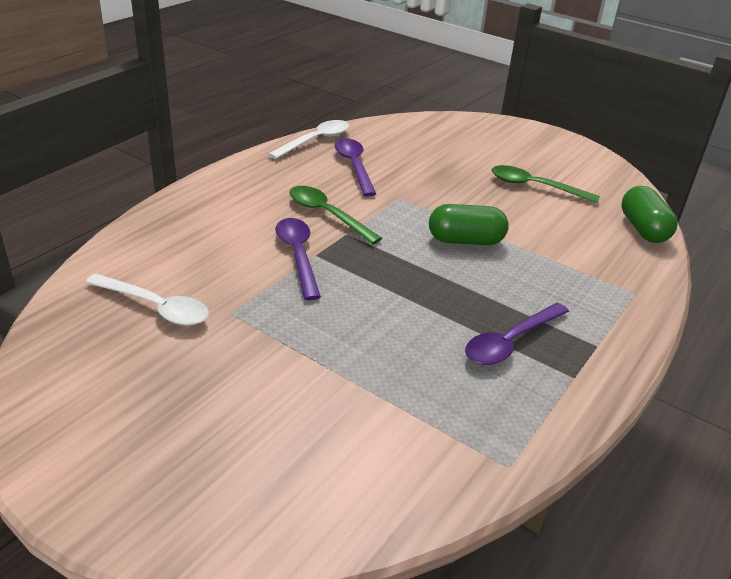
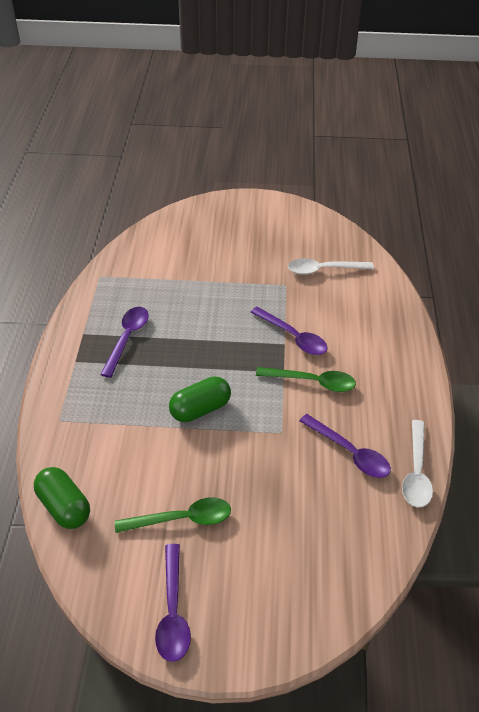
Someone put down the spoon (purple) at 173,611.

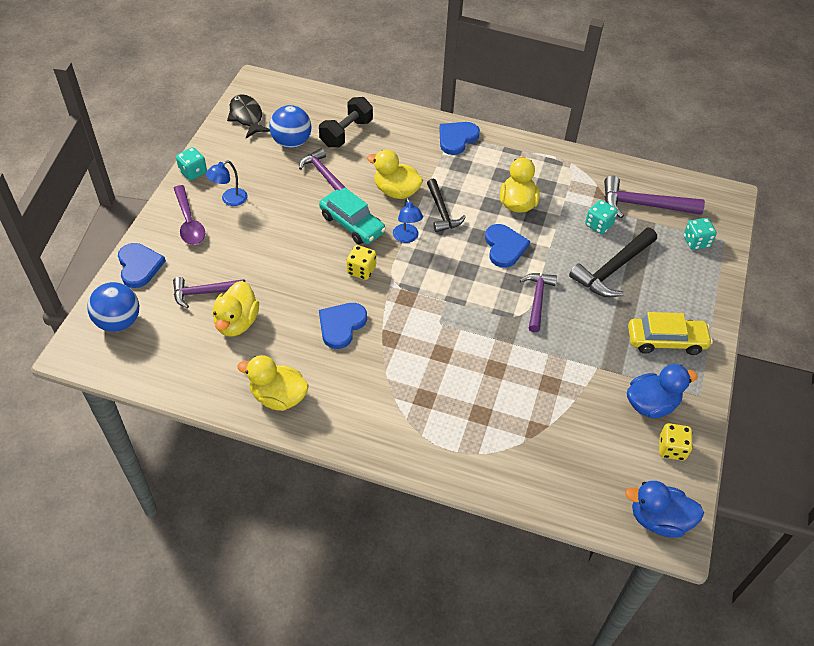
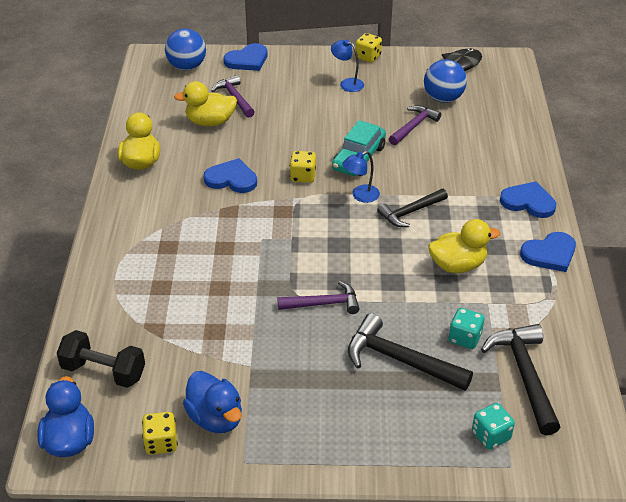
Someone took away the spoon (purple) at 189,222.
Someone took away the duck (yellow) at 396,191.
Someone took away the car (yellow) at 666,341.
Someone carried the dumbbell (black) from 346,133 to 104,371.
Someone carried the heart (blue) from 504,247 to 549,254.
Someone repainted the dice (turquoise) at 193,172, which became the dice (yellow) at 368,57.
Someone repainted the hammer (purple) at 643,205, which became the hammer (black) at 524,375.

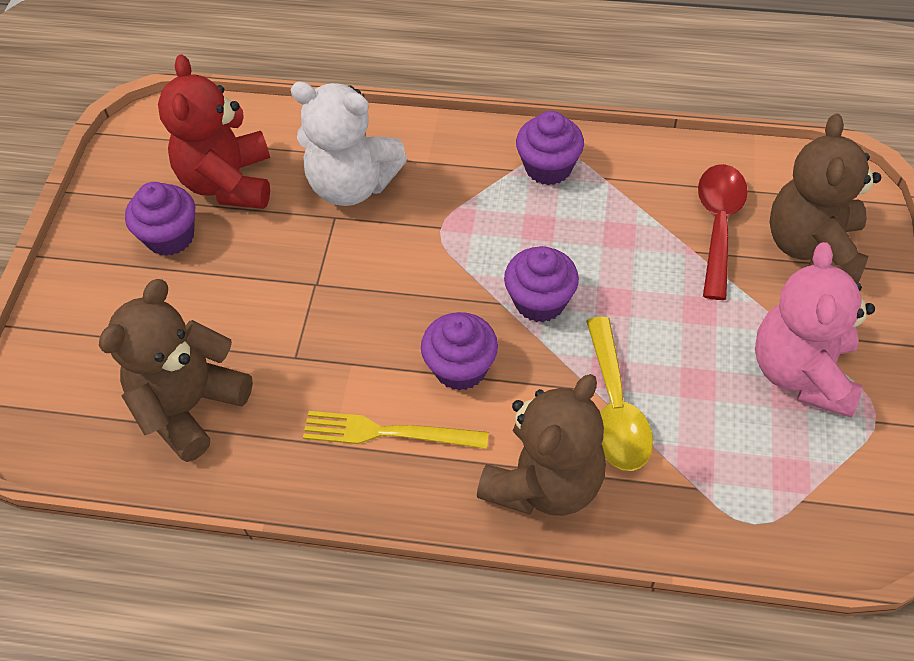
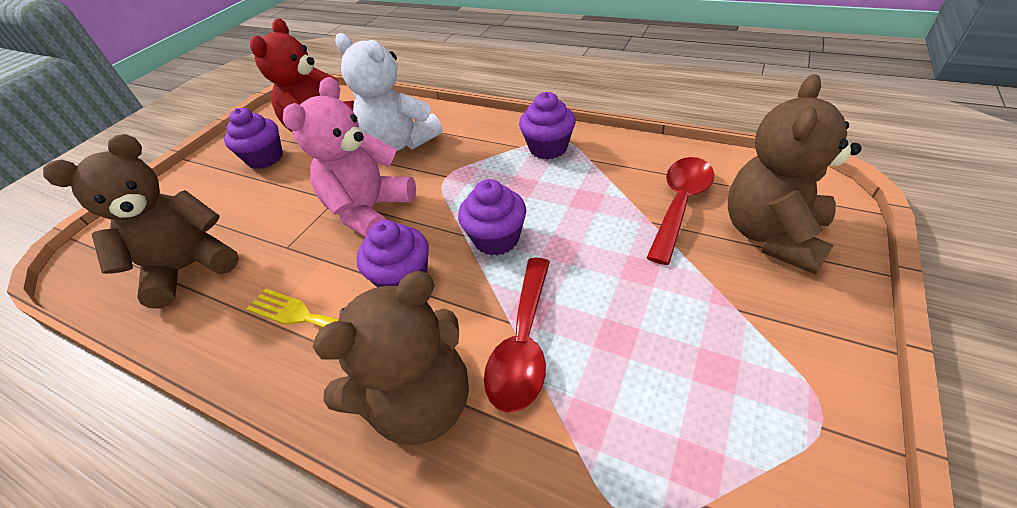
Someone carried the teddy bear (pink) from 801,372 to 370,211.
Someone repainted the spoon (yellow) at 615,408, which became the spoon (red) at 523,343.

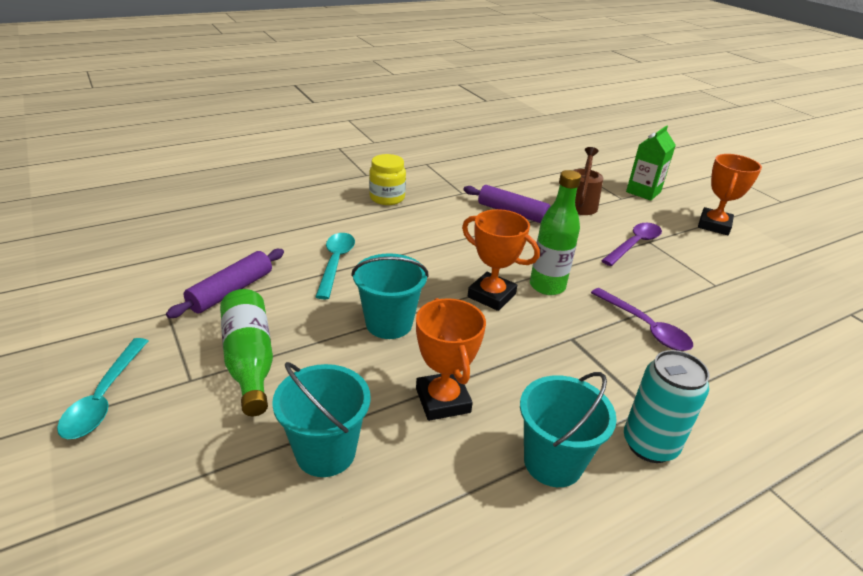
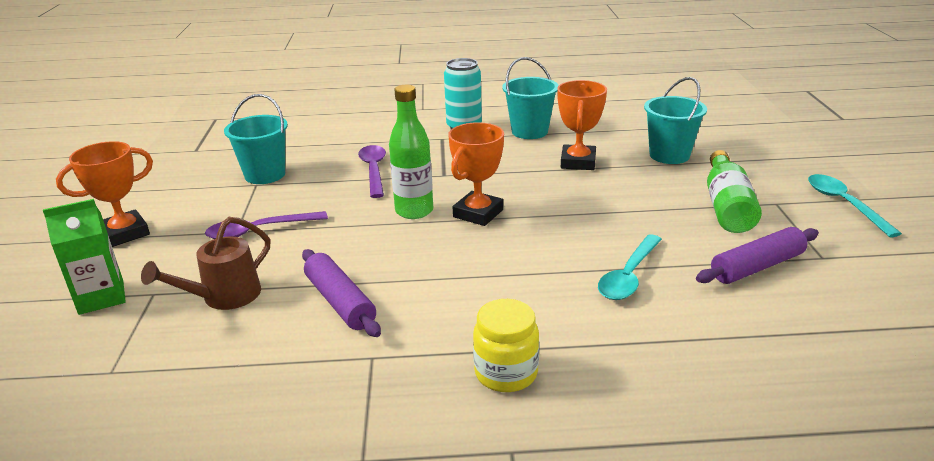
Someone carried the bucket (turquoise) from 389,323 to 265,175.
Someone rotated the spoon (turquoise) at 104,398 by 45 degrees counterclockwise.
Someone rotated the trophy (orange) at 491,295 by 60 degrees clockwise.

++++++++

Problem :: Output the listing word for word. Drop the pictures.

Solution ::
Someone put down the spoon (purple) at 173,611.

Someone took away the spoon (purple) at 189,222.
Someone took away the duck (yellow) at 396,191.
Someone took away the car (yellow) at 666,341.
Someone carried the dumbbell (black) from 346,133 to 104,371.
Someone carried the heart (blue) from 504,247 to 549,254.
Someone repainted the dice (turquoise) at 193,172, which became the dice (yellow) at 368,57.
Someone repainted the hammer (purple) at 643,205, which became the hammer (black) at 524,375.

Someone carried the teddy bear (pink) from 801,372 to 370,211.
Someone repainted the spoon (yellow) at 615,408, which became the spoon (red) at 523,343.

Someone carried the bucket (turquoise) from 389,323 to 265,175.
Someone rotated the spoon (turquoise) at 104,398 by 45 degrees counterclockwise.
Someone rotated the trophy (orange) at 491,295 by 60 degrees clockwise.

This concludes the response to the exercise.